_HOW TO COMPLETE THIS TASK_
If a line in the records below contains the word "bulb", copy it out.

_SOURCE DATA_

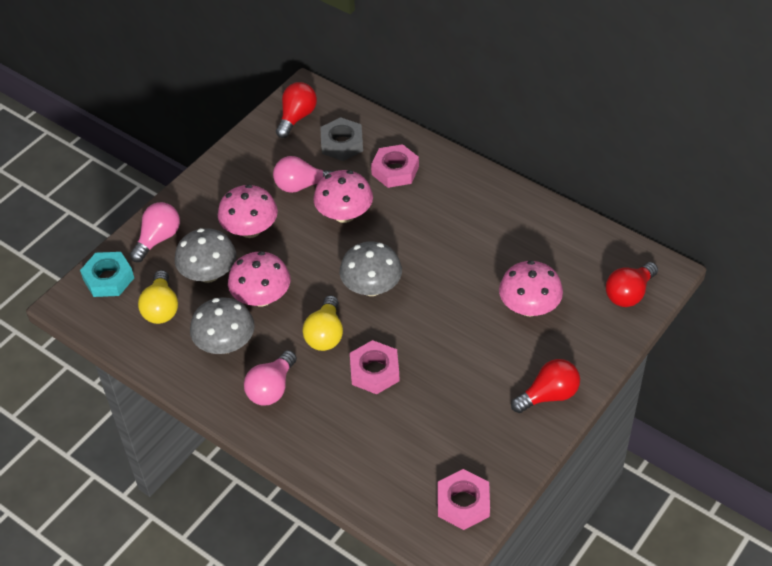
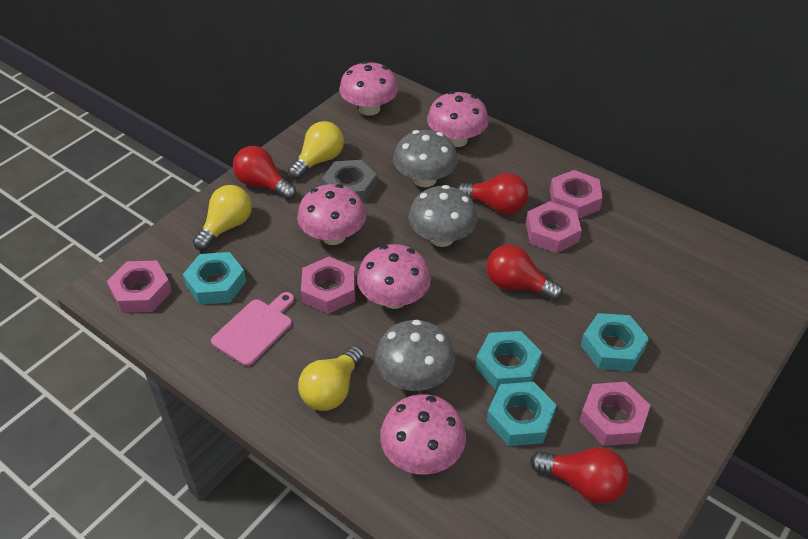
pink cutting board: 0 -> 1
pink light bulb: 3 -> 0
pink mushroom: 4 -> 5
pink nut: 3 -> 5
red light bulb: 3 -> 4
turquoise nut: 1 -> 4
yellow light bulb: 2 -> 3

...

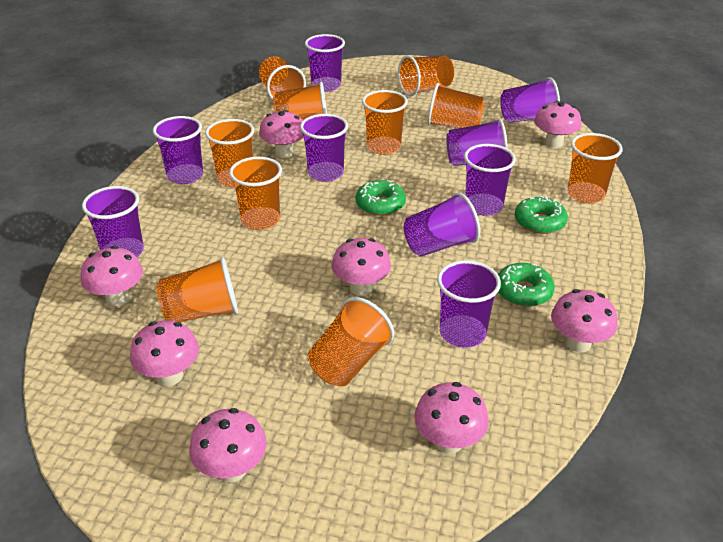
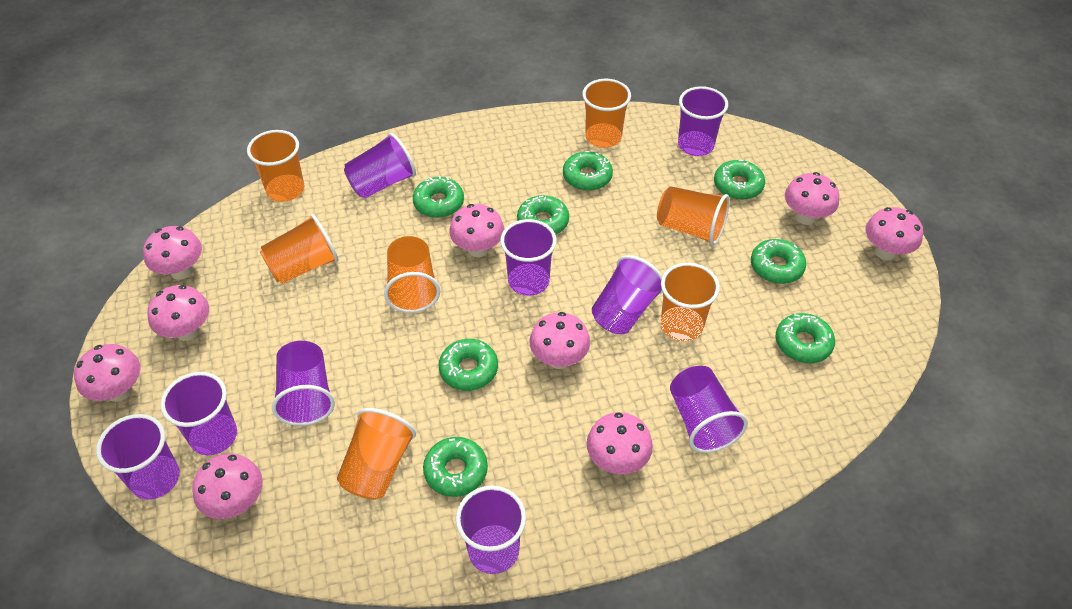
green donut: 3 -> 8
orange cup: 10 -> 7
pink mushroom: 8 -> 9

_RESPONSE_
pink light bulb: 3 -> 0
red light bulb: 3 -> 4
yellow light bulb: 2 -> 3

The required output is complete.